__PROBLEM DESCRIPTION__
Below are records with pictures. Transcribe exactly, and only, the lines from the line with "none -> yellow plate G7:J7 level 1" to the line with "blue slope I5:J5", both ends included, but not the pictures.

[Data records]

+--

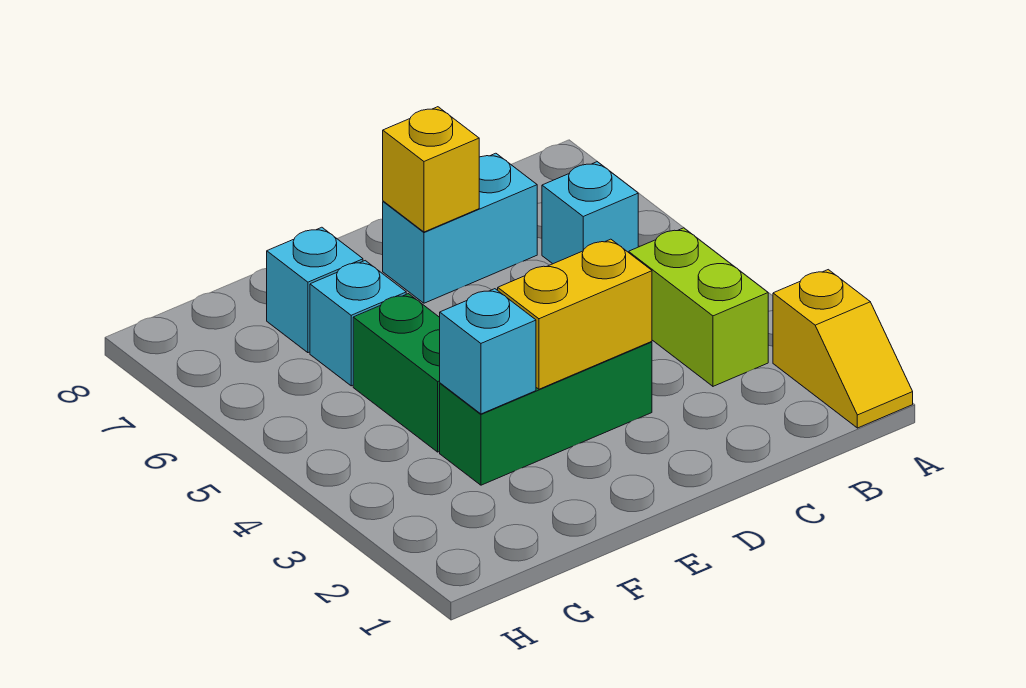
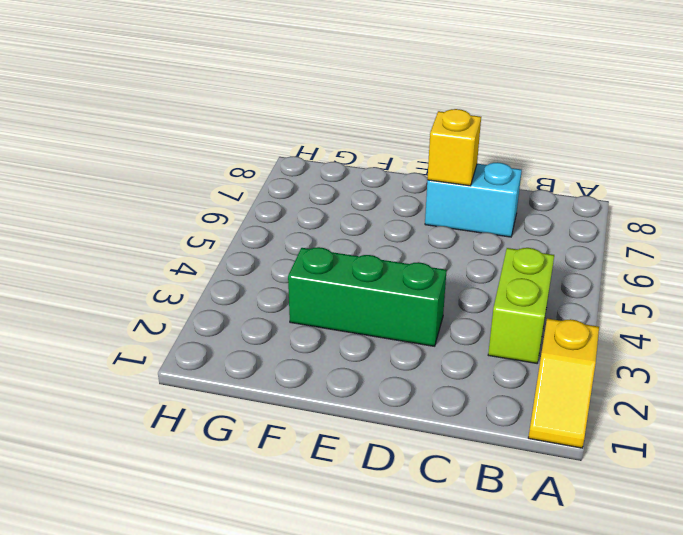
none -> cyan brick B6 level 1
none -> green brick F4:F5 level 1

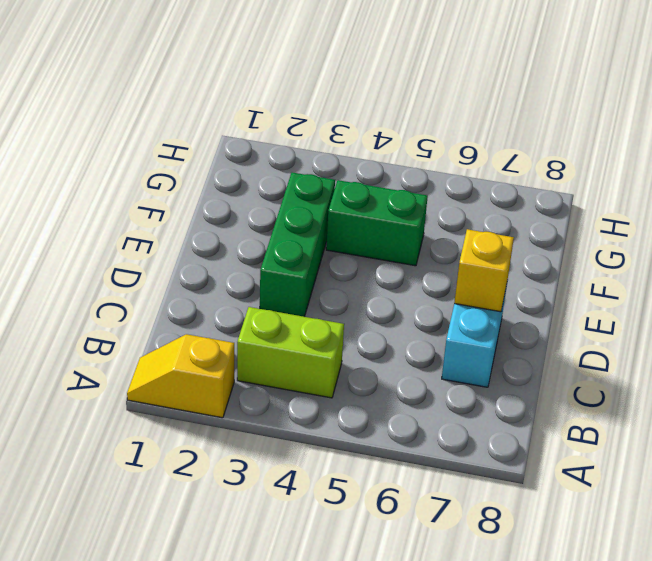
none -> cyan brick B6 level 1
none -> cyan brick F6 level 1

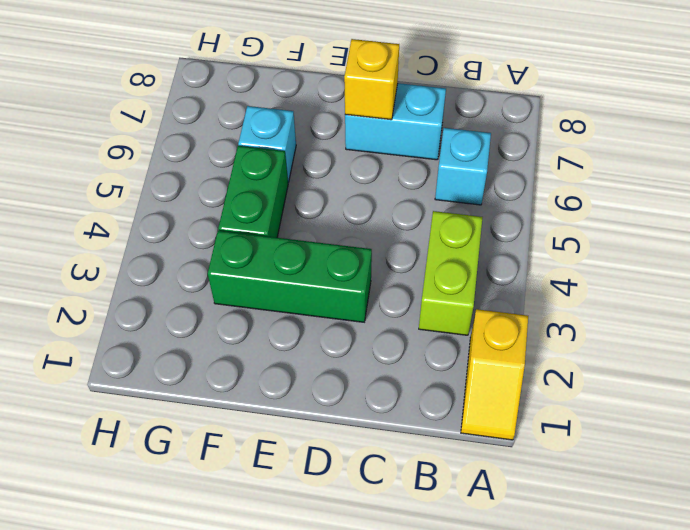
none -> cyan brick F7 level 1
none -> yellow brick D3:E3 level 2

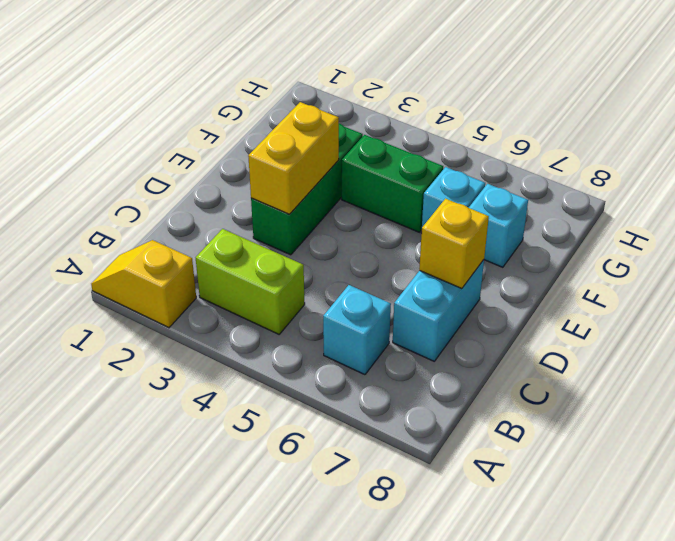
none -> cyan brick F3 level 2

+--

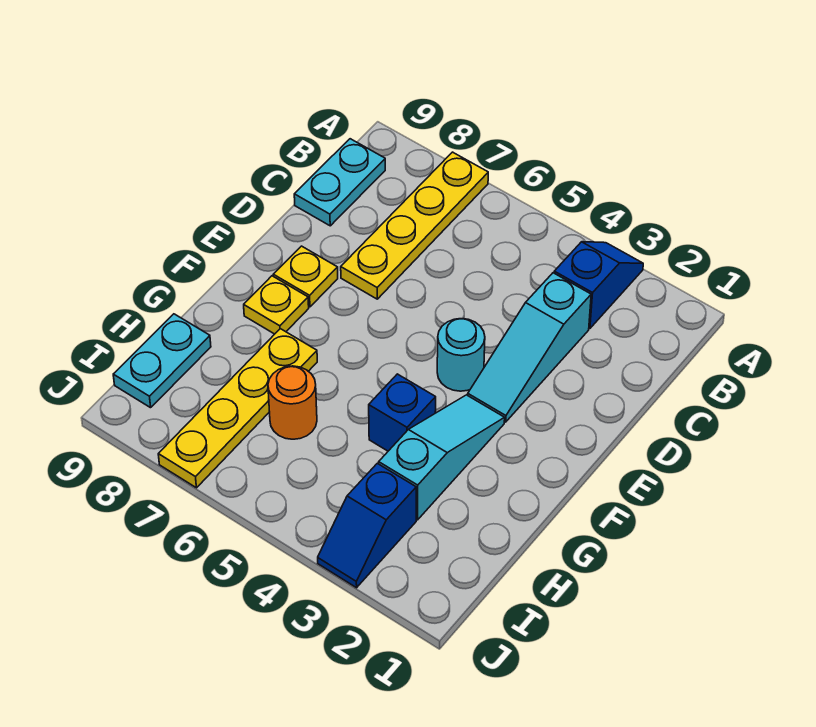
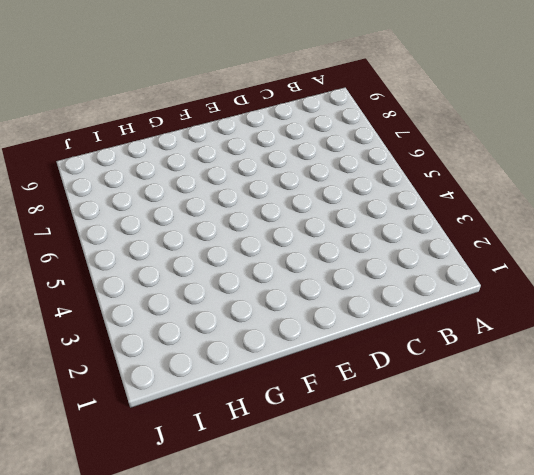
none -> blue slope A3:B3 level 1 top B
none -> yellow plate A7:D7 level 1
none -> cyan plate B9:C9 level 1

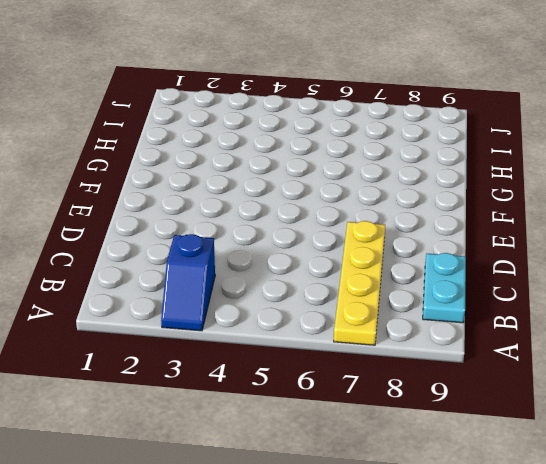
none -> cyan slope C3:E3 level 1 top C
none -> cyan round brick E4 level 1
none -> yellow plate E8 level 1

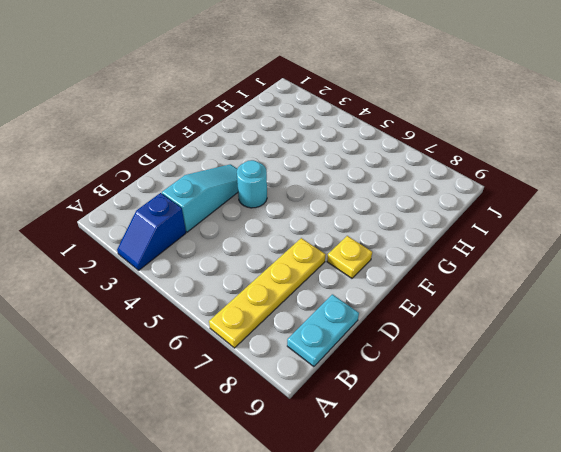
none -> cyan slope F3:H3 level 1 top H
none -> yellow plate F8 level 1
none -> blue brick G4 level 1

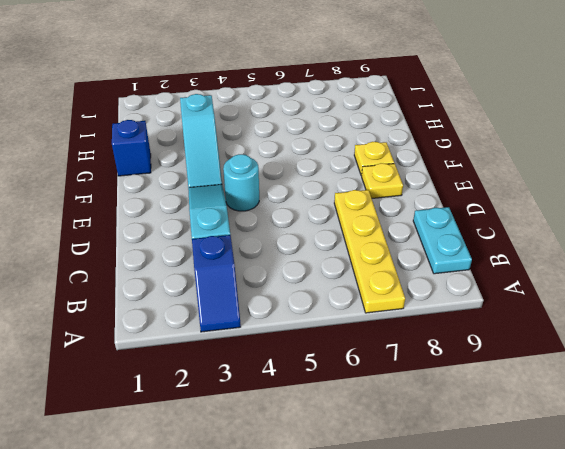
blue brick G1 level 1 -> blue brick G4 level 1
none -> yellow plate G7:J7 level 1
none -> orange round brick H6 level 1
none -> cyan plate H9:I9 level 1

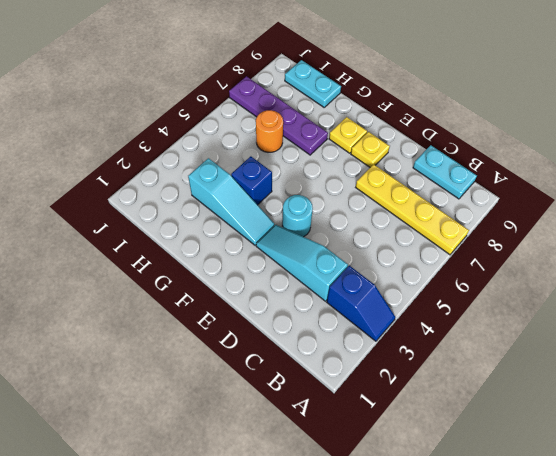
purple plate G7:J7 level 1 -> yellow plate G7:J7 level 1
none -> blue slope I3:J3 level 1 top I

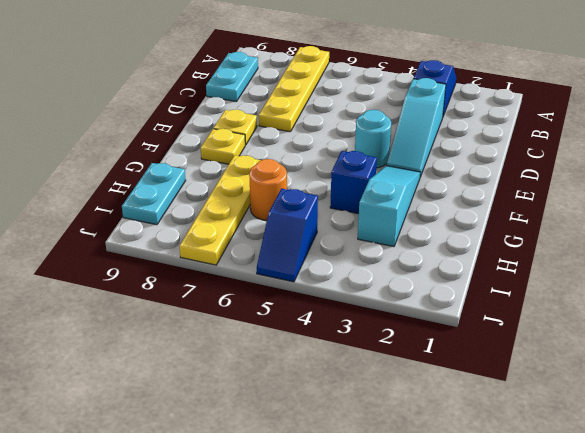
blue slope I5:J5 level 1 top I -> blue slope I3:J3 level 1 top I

+--

__ANSWER TO THE PROBLEM__
none -> yellow plate G7:J7 level 1
none -> orange round brick H6 level 1
none -> cyan plate H9:I9 level 1

purple plate G7:J7 level 1 -> yellow plate G7:J7 level 1
none -> blue slope I3:J3 level 1 top I

blue slope I5:J5 level 1 top I -> blue slope I3:J3 level 1 top I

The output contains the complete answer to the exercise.